### REQUIRED ACTION
Output every line from the beginning of the records through the line that contains "(662, 252) = (285, 436): none -> white marker", exactly as it appears.

### SUPPLIED MATERIAL
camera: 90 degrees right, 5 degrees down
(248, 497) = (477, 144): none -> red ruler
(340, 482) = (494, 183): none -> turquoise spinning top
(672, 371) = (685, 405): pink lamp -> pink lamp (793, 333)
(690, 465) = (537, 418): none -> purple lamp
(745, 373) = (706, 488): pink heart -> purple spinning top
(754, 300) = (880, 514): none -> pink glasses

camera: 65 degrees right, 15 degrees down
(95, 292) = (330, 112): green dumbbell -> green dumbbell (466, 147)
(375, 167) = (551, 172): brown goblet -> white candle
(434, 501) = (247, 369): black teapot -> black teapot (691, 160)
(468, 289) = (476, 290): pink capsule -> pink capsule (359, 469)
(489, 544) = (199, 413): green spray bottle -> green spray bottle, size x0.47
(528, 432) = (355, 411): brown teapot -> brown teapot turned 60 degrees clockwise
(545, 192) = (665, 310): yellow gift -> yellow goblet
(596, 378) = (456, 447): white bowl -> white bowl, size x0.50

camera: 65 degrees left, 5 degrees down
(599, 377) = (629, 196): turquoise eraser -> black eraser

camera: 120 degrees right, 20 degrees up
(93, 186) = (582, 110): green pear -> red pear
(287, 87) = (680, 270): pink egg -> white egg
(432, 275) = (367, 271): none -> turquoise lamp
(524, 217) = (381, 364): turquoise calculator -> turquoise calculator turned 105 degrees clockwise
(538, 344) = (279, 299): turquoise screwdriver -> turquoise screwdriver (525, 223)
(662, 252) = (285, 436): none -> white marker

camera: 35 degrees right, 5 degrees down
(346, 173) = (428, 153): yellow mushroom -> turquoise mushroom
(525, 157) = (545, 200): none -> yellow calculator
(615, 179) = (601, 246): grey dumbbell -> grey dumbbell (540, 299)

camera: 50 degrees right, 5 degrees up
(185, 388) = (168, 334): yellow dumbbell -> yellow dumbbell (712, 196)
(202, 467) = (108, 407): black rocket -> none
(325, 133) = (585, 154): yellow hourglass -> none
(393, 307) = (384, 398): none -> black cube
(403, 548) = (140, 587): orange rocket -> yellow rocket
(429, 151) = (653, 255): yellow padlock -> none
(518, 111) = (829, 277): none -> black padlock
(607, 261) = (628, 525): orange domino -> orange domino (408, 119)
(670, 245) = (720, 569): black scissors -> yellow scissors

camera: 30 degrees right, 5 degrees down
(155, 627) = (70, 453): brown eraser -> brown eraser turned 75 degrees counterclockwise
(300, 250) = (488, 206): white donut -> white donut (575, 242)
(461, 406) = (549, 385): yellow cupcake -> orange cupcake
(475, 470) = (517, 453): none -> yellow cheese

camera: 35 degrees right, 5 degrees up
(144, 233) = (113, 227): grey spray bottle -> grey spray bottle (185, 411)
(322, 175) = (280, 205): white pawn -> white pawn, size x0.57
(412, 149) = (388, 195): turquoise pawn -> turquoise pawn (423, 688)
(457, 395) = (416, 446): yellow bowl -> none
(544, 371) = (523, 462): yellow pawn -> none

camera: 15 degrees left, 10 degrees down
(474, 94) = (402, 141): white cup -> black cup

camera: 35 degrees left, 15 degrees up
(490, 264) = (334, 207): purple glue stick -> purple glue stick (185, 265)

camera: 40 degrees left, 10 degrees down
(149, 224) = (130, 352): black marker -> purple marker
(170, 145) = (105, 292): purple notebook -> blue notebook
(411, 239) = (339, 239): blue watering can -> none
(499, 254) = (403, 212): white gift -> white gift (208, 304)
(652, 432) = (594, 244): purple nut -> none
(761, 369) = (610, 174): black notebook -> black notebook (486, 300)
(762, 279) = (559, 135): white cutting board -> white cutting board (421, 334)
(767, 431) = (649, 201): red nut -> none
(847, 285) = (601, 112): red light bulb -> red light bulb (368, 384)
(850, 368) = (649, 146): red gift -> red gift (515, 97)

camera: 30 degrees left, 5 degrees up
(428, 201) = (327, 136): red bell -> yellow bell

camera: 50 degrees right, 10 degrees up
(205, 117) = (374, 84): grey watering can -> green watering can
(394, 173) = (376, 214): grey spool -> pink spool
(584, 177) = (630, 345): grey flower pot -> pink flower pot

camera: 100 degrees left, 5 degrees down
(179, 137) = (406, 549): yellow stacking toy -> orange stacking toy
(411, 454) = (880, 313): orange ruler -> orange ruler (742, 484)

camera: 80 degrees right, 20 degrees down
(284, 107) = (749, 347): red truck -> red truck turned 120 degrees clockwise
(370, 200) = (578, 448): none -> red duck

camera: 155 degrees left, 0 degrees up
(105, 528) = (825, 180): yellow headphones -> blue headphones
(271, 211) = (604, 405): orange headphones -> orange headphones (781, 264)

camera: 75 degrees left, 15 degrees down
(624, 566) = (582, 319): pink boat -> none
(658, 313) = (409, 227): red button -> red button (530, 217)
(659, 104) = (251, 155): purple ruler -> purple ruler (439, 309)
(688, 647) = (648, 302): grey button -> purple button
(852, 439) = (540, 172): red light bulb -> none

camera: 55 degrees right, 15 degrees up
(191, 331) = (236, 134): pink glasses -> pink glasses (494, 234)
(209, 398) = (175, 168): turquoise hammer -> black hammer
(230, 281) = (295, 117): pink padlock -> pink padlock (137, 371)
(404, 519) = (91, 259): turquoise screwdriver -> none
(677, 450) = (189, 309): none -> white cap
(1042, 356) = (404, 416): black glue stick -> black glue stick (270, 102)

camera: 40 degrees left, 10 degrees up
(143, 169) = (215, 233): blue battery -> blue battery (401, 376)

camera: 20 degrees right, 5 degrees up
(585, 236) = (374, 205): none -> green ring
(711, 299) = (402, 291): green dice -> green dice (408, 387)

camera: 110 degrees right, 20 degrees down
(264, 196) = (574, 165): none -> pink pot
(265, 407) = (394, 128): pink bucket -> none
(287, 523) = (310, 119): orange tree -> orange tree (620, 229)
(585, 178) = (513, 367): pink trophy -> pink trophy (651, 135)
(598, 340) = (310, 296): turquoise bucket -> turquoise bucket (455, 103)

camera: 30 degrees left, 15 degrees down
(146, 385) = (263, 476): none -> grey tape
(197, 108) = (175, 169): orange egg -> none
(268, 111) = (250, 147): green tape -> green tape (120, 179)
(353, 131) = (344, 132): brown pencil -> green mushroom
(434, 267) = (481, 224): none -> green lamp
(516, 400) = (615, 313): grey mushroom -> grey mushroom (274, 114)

### SOLUTION BELOW
camera: 90 degrees right, 5 degrees down
(248, 497) = (477, 144): none -> red ruler
(340, 482) = (494, 183): none -> turquoise spinning top
(672, 371) = (685, 405): pink lamp -> pink lamp (793, 333)
(690, 465) = (537, 418): none -> purple lamp
(745, 373) = (706, 488): pink heart -> purple spinning top
(754, 300) = (880, 514): none -> pink glasses

camera: 65 degrees right, 15 degrees down
(95, 292) = (330, 112): green dumbbell -> green dumbbell (466, 147)
(375, 167) = (551, 172): brown goblet -> white candle
(434, 501) = (247, 369): black teapot -> black teapot (691, 160)
(468, 289) = (476, 290): pink capsule -> pink capsule (359, 469)
(489, 544) = (199, 413): green spray bottle -> green spray bottle, size x0.47
(528, 432) = (355, 411): brown teapot -> brown teapot turned 60 degrees clockwise
(545, 192) = (665, 310): yellow gift -> yellow goblet
(596, 378) = (456, 447): white bowl -> white bowl, size x0.50

camera: 65 degrees left, 5 degrees down
(599, 377) = (629, 196): turquoise eraser -> black eraser

camera: 120 degrees right, 20 degrees up
(93, 186) = (582, 110): green pear -> red pear
(287, 87) = (680, 270): pink egg -> white egg
(432, 275) = (367, 271): none -> turquoise lamp
(524, 217) = (381, 364): turquoise calculator -> turquoise calculator turned 105 degrees clockwise
(538, 344) = (279, 299): turquoise screwdriver -> turquoise screwdriver (525, 223)
(662, 252) = (285, 436): none -> white marker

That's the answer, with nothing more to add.